DESCRIPTION OF THE TASK » The entries below must be retyped exactly. Pictures are to be omitted.

DATASET RECORDS »
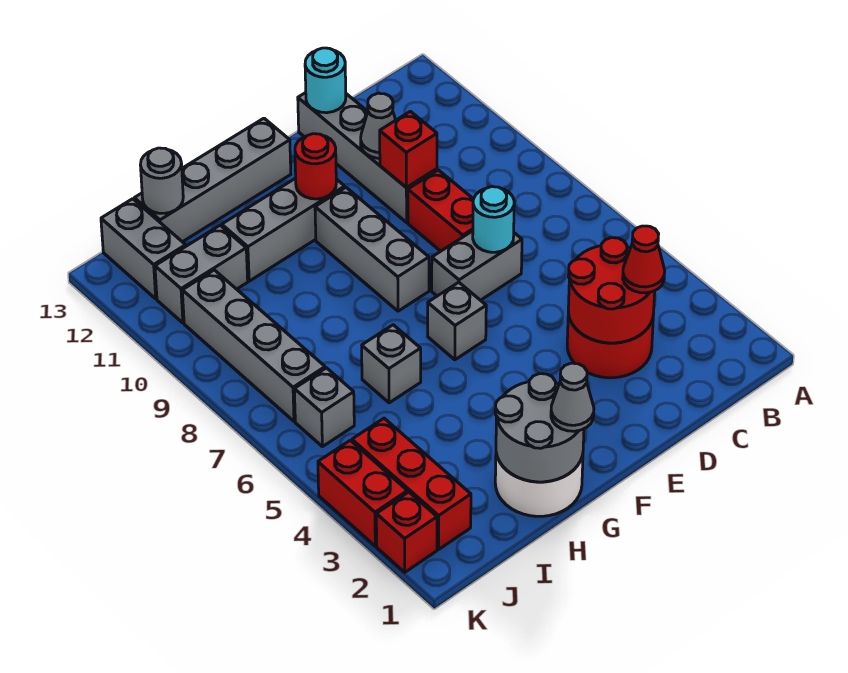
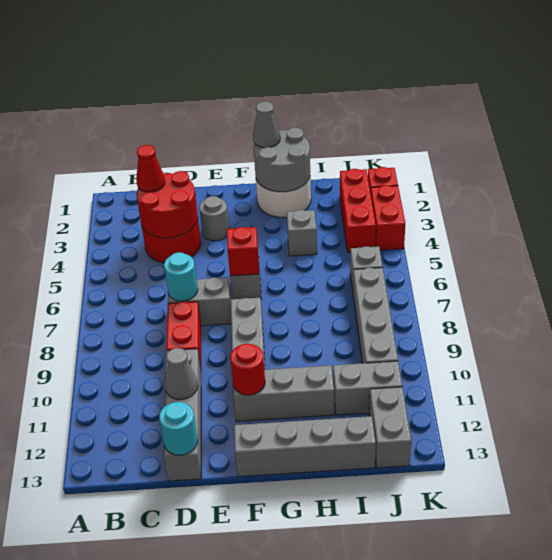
red brick D10 level 2 -> red brick F6 level 2
grey brick H6 level 1 -> grey brick H4 level 1
grey round brick I13 level 2 -> grey round brick E3 level 1

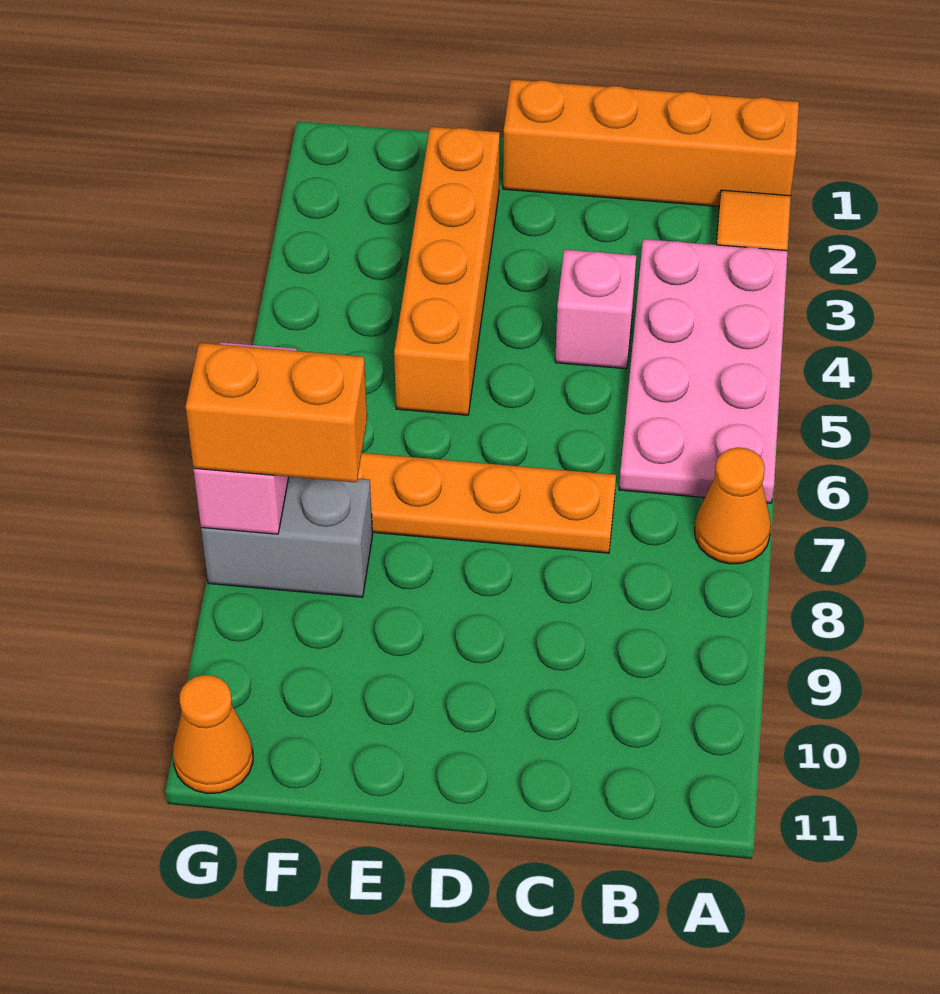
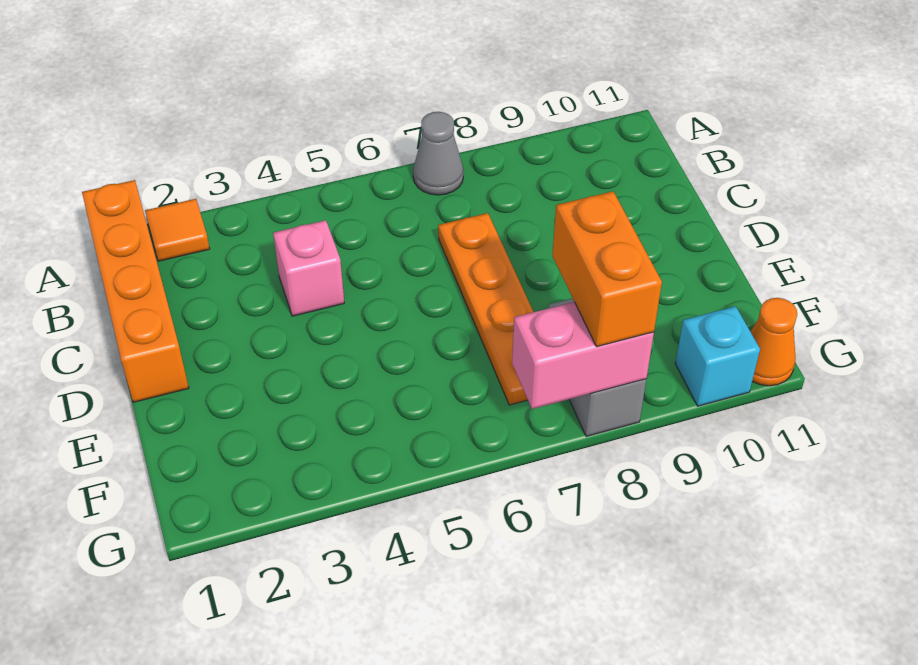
pink plate A3:B6 level 1 -> none
orange cone A7 level 1 -> grey cone A7 level 1
orange brick E2:E5 level 1 -> none
none -> cyan brick G10 level 1

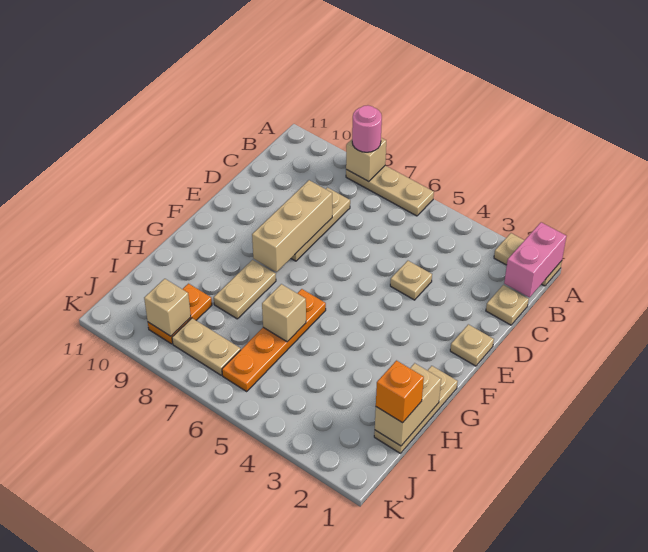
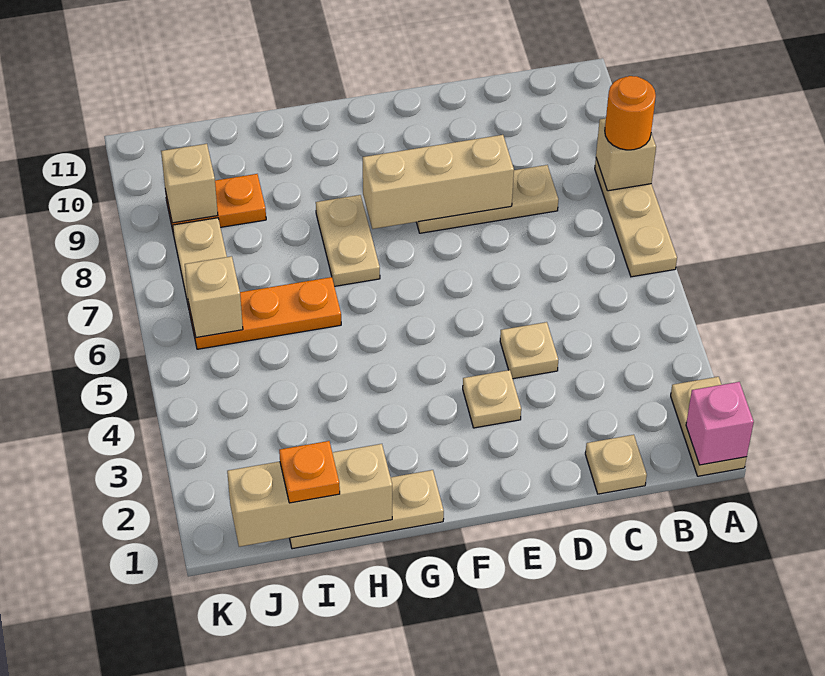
pink brick A1:B1 level 2 -> pink brick A1 level 2
pink round brick A8 level 3 -> orange round brick A8 level 3
tan plate E1 level 1 -> tan plate E3 level 1
orange plate G6:J6 level 1 -> orange plate H6:J6 level 1
tan plate G8:H8 level 1 -> tan plate G7:G8 level 1
tan brick H1:I1 level 2 -> tan brick H1:J1 level 2
tan brick H6 level 2 -> tan brick J6 level 2
orange brick I1 level 3 -> orange plate I1 level 3

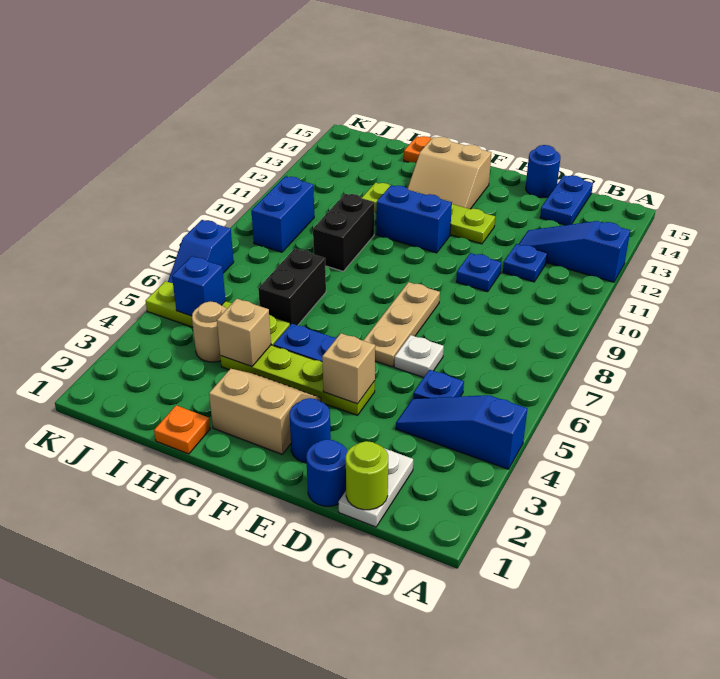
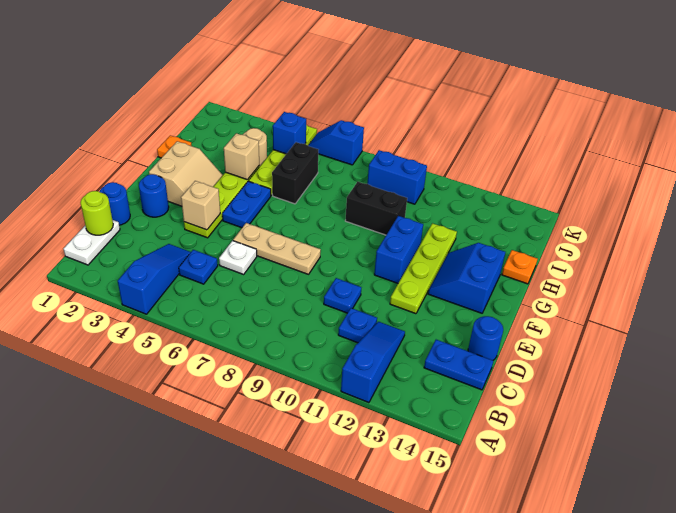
white plate C1:C2 level 1 -> white plate B1:C1 level 1
tan slope F13:G14 level 1 top 14 -> blue slope F13:G14 level 1 top 14
black brick H6:H7 level 1 -> black brick H6:I6 level 1

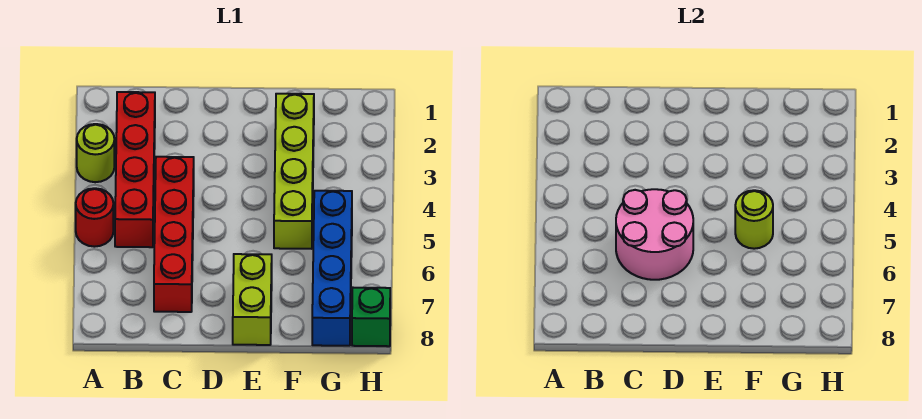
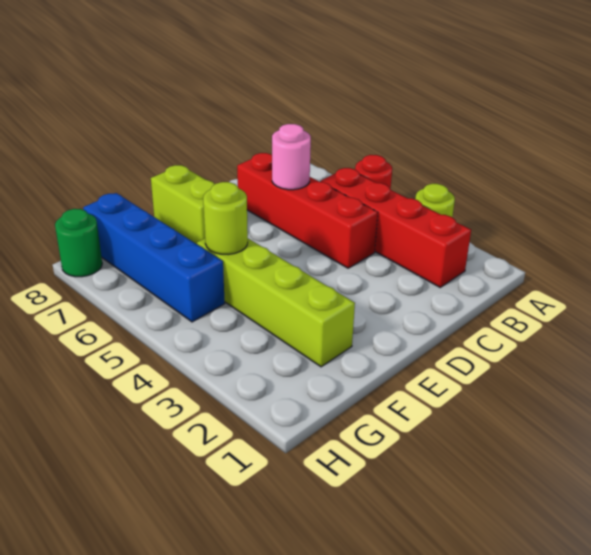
pink round brick C5:D6 level 2 -> pink round brick C6 level 2
green brick H8 level 1 -> green round brick H8 level 1

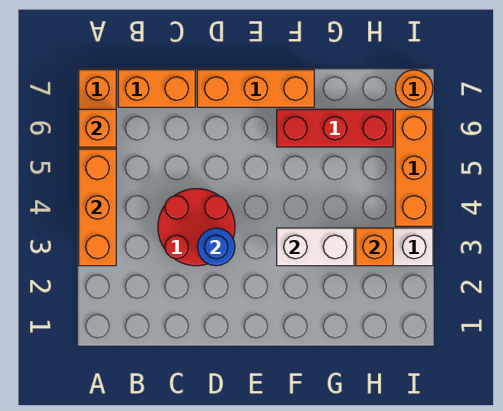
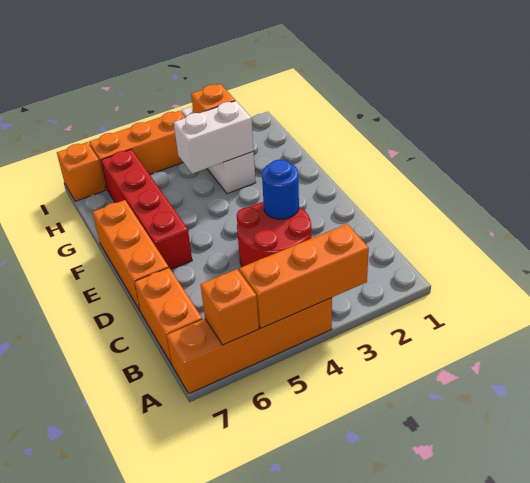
white brick F3:G3 level 2 -> white brick G3:G4 level 2
red brick F6:H6 level 1 -> red brick E6:H6 level 1
orange round brick I7 level 1 -> orange brick I7 level 1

ANSWER SPACE »
red brick D10 level 2 -> red brick F6 level 2
grey brick H6 level 1 -> grey brick H4 level 1
grey round brick I13 level 2 -> grey round brick E3 level 1

pink plate A3:B6 level 1 -> none
orange cone A7 level 1 -> grey cone A7 level 1
orange brick E2:E5 level 1 -> none
none -> cyan brick G10 level 1

pink brick A1:B1 level 2 -> pink brick A1 level 2
pink round brick A8 level 3 -> orange round brick A8 level 3
tan plate E1 level 1 -> tan plate E3 level 1
orange plate G6:J6 level 1 -> orange plate H6:J6 level 1
tan plate G8:H8 level 1 -> tan plate G7:G8 level 1
tan brick H1:I1 level 2 -> tan brick H1:J1 level 2
tan brick H6 level 2 -> tan brick J6 level 2
orange brick I1 level 3 -> orange plate I1 level 3

white plate C1:C2 level 1 -> white plate B1:C1 level 1
tan slope F13:G14 level 1 top 14 -> blue slope F13:G14 level 1 top 14
black brick H6:H7 level 1 -> black brick H6:I6 level 1

pink round brick C5:D6 level 2 -> pink round brick C6 level 2
green brick H8 level 1 -> green round brick H8 level 1

white brick F3:G3 level 2 -> white brick G3:G4 level 2
red brick F6:H6 level 1 -> red brick E6:H6 level 1
orange round brick I7 level 1 -> orange brick I7 level 1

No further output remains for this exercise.